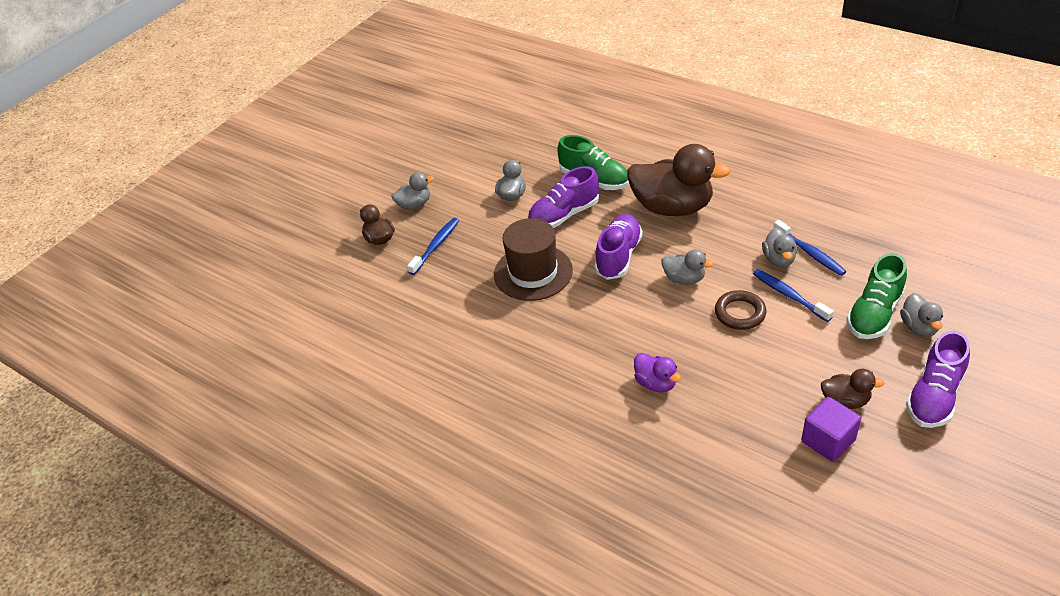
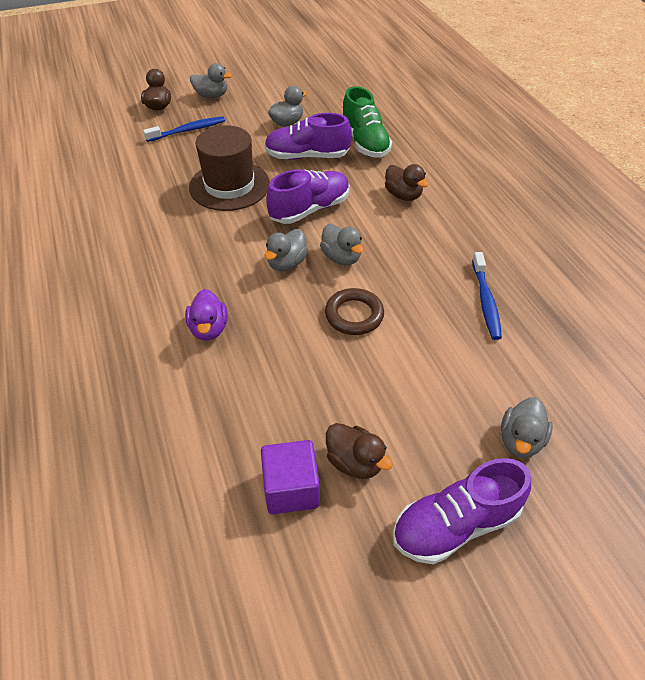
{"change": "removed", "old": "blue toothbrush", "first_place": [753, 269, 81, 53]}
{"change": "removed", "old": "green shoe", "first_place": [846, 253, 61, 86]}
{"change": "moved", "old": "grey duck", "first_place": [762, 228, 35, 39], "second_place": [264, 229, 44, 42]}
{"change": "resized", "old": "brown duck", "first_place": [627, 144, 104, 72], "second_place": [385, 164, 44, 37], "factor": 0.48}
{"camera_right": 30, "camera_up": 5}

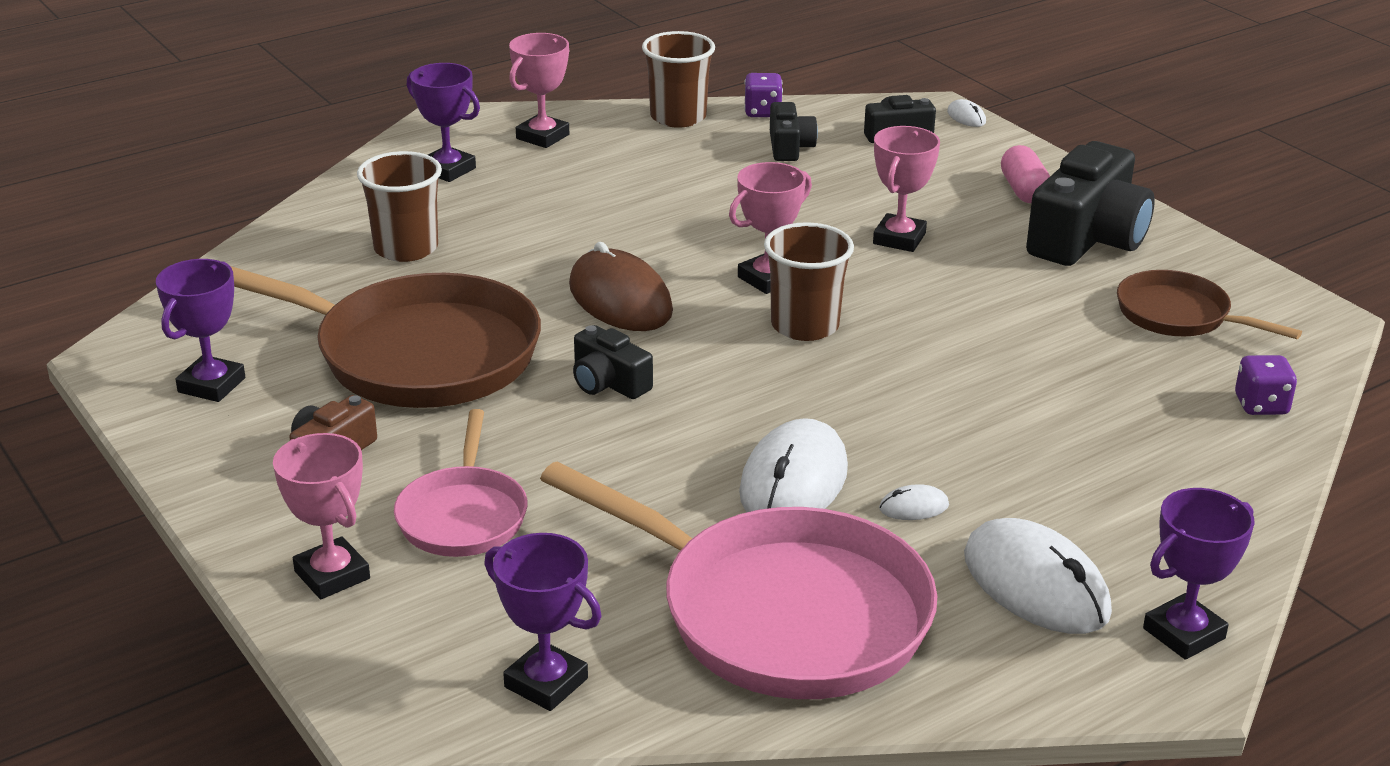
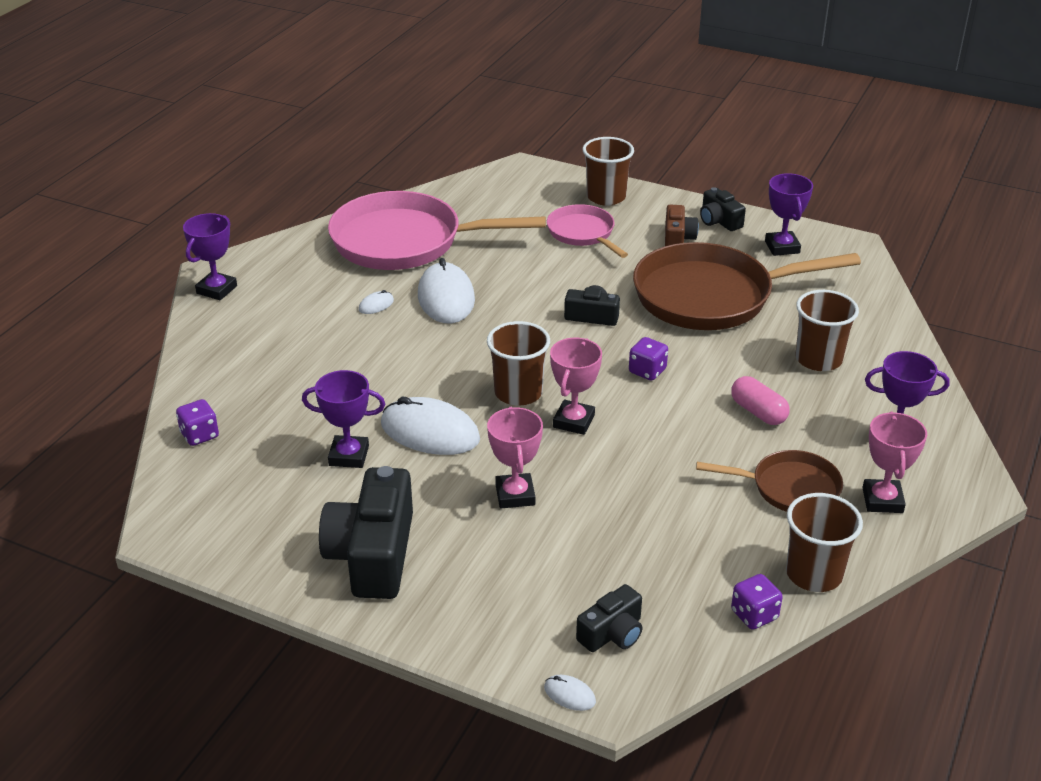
{"change": "moved", "old": "purple trophy", "first_place": [484, 533, 117, 178], "second_place": [302, 370, 83, 98]}
{"change": "moved", "old": "black camera", "first_place": [770, 102, 48, 59], "second_place": [700, 187, 46, 44]}
{"change": "moved", "old": "white mouse", "first_place": [964, 518, 148, 116], "second_place": [381, 397, 99, 58]}
{"change": "moved", "old": "pink capsule", "first_place": [1001, 145, 49, 58], "second_place": [731, 376, 59, 49]}
{"change": "moved", "old": "brown pan", "first_place": [1117, 270, 185, 69], "second_place": [696, 450, 147, 62]}
{"change": "replaced", "old": "pink trophy", "new": "brown cup", "first_place": [273, 433, 97, 166], "second_place": [583, 137, 51, 69]}
{"change": "replaced", "old": "brown mouse", "new": "purple dice", "first_place": [569, 242, 104, 89], "second_place": [629, 337, 39, 43]}
{"camera_right": 150, "camera_up": 5}

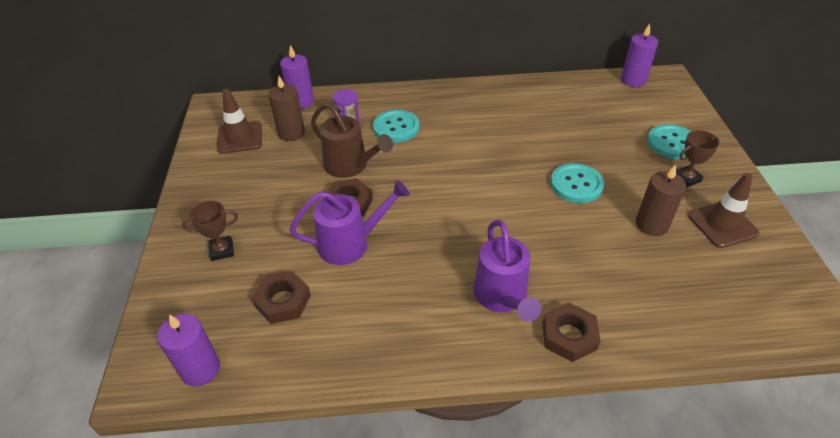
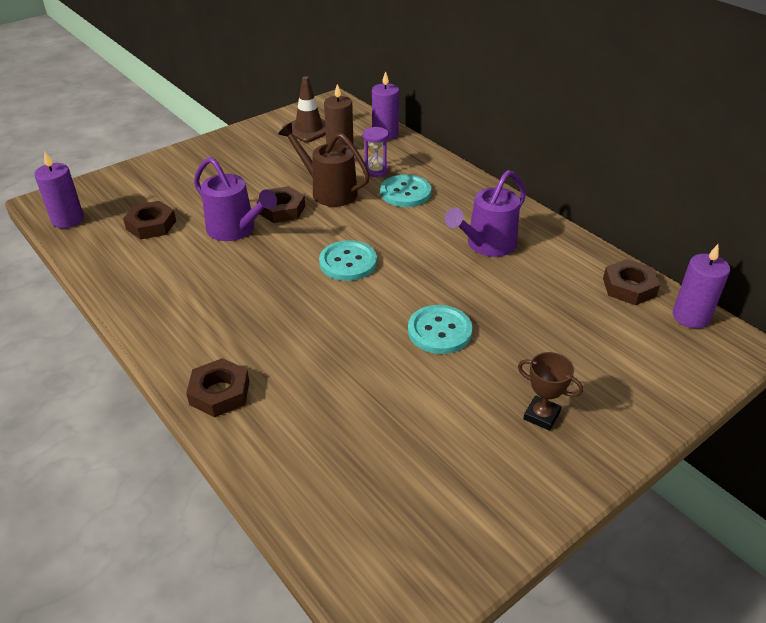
{"change": "removed", "old": "brown trophy", "first_place": [182, 201, 56, 60]}
{"change": "removed", "old": "brown candle", "first_place": [636, 164, 50, 72]}
{"change": "removed", "old": "brown traffic cone", "first_place": [688, 173, 71, 75]}
{"change": "added", "new": "brown nut", "second_place": [603, 259, 57, 46]}
{"change": "moved", "old": "purple watering can", "first_place": [473, 220, 68, 101], "second_place": [445, 170, 81, 87]}
{"change": "moved", "old": "turquoise button", "first_place": [647, 124, 45, 35], "second_place": [319, 240, 58, 41]}
{"change": "turned", "old": "brown watering can", "first_place": [311, 103, 82, 75], "second_place": [278, 123, 92, 84], "degrees": 120}
{"camera_right": 55, "camera_up": -5}

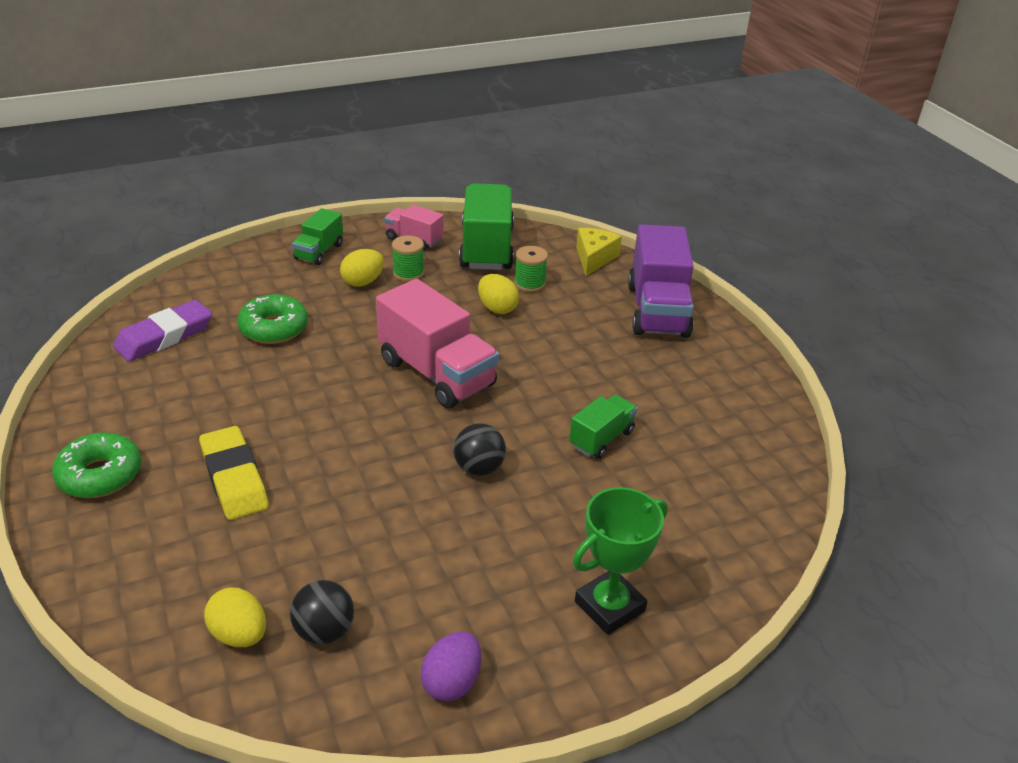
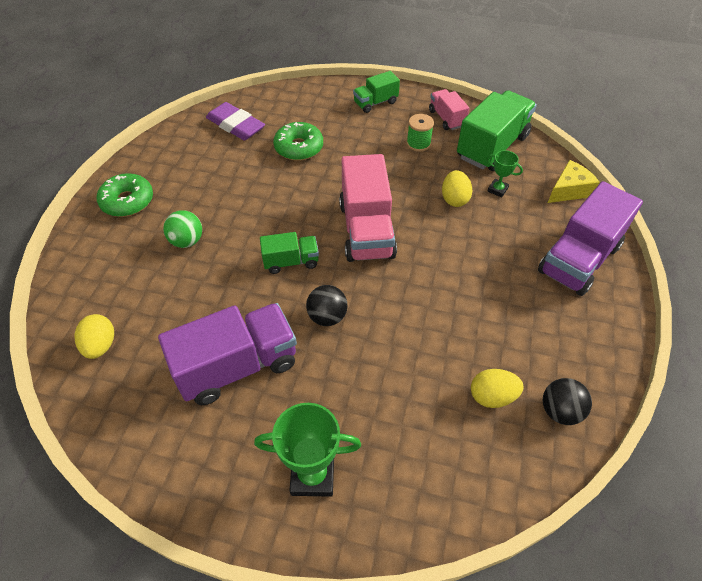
{"change": "removed", "old": "purple egg", "first_place": [421, 631, 60, 71]}
{"change": "added", "new": "purple truck", "second_place": [158, 303, 139, 102]}
{"change": "moved", "old": "black ball", "first_place": [290, 580, 64, 65], "second_place": [543, 378, 49, 47]}
{"change": "moved", "old": "yellow egg", "first_place": [340, 249, 44, 38], "second_place": [471, 369, 52, 39]}
{"change": "moved", "old": "green truck", "first_place": [569, 395, 68, 64], "second_place": [260, 232, 59, 42]}
{"change": "replaced", "old": "yellow eraser", "new": "green ball", "first_place": [199, 426, 70, 94], "second_place": [163, 210, 39, 38]}
{"change": "replaced", "old": "green spool", "new": "green trophy", "first_place": [514, 246, 34, 46], "second_place": [487, 150, 36, 47]}
{"change": "turned", "old": "purple eraser", "first_place": [113, 300, 99, 62], "second_place": [206, 102, 59, 38], "degrees": 45}
{"camera_right": 40, "camera_up": 15}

YOUR ASSIGNMENT: Copy out, from the listing above, every line that contains the word "duck".

WRITTEN REPLY:
{"change": "moved", "old": "grey duck", "first_place": [762, 228, 35, 39], "second_place": [264, 229, 44, 42]}
{"change": "resized", "old": "brown duck", "first_place": [627, 144, 104, 72], "second_place": [385, 164, 44, 37], "factor": 0.48}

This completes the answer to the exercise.